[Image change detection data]
━━━━━━━━━━━━━━━━

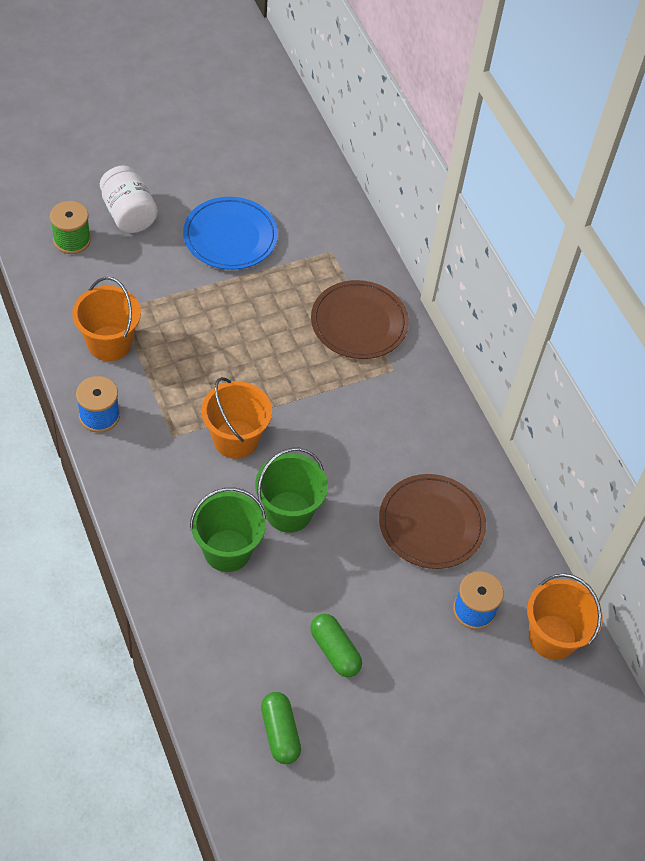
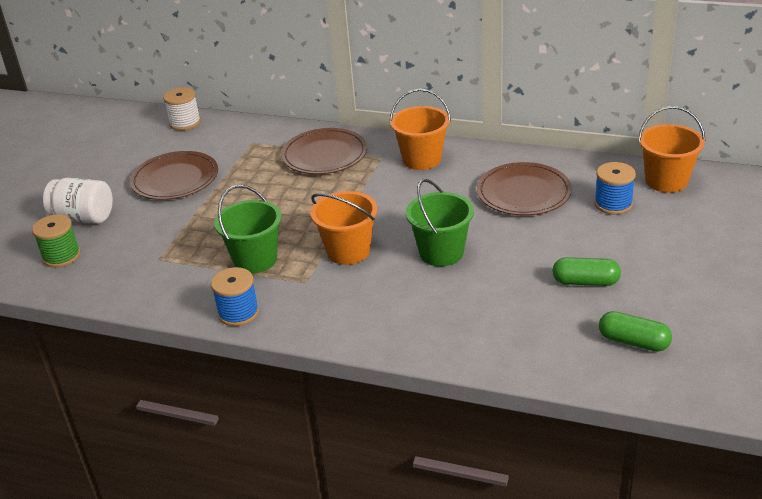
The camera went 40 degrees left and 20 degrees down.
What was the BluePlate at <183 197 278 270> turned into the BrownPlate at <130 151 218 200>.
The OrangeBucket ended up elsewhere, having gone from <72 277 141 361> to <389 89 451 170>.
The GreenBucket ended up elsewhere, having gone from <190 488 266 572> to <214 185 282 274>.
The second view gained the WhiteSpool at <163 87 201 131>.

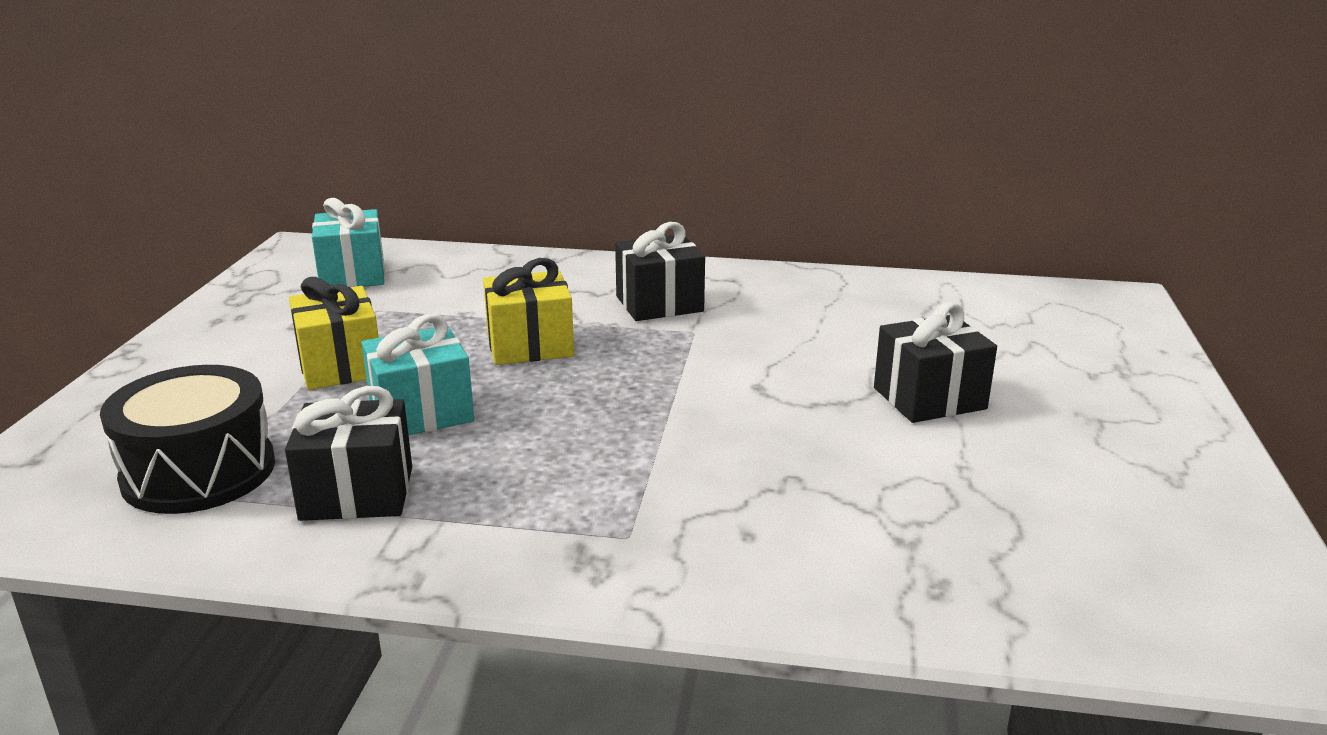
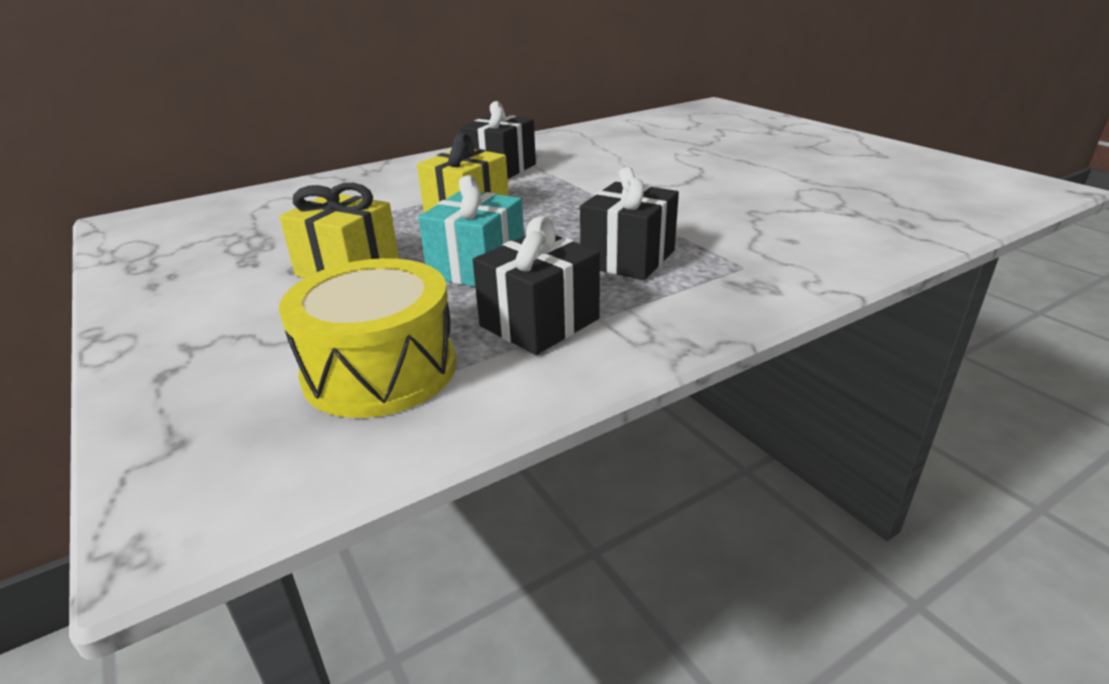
The camera went 40 degrees left and 5 degrees up.
The second view lost the TurquoiseGift at <312 198 385 287>.
The BlackGift ended up elsewhere, having gone from <874 302 997 423> to <580 167 679 280>.
What was the BlackDrum at <100 365 275 514> turned into the YellowDrum at <279 258 456 418>.

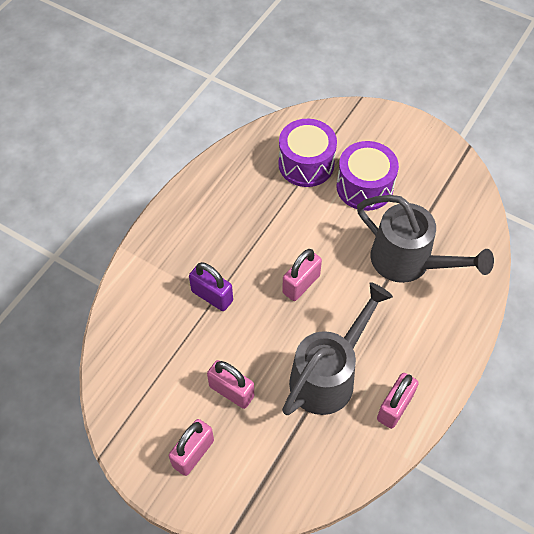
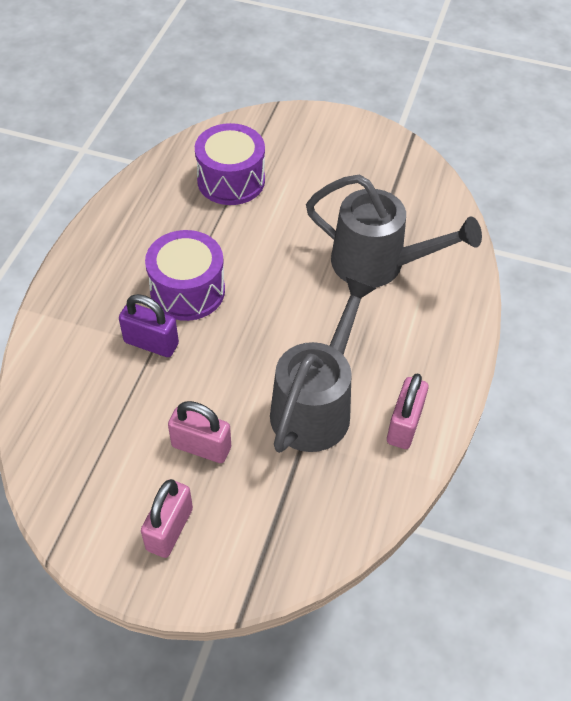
The camera went 15 degrees left and 5 degrees down.
The PurpleDrum ended up elsewhere, having gone from <337 141 399 211> to <145 230 225 321>.
The second view lost the PinkPadlock at <282 249 322 301>.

━━━━━━━━━━━━━━━━

The problem:
Each entry is to be written out again word for word, and any pictures are to be omitted.

Reply:
The camera went 40 degrees left and 20 degrees down.
What was the BluePlate at <183 197 278 270> turned into the BrownPlate at <130 151 218 200>.
The OrangeBucket ended up elsewhere, having gone from <72 277 141 361> to <389 89 451 170>.
The GreenBucket ended up elsewhere, having gone from <190 488 266 572> to <214 185 282 274>.
The second view gained the WhiteSpool at <163 87 201 131>.

The camera went 40 degrees left and 5 degrees up.
The second view lost the TurquoiseGift at <312 198 385 287>.
The BlackGift ended up elsewhere, having gone from <874 302 997 423> to <580 167 679 280>.
What was the BlackDrum at <100 365 275 514> turned into the YellowDrum at <279 258 456 418>.

The camera went 15 degrees left and 5 degrees down.
The PurpleDrum ended up elsewhere, having gone from <337 141 399 211> to <145 230 225 321>.
The second view lost the PinkPadlock at <282 249 322 301>.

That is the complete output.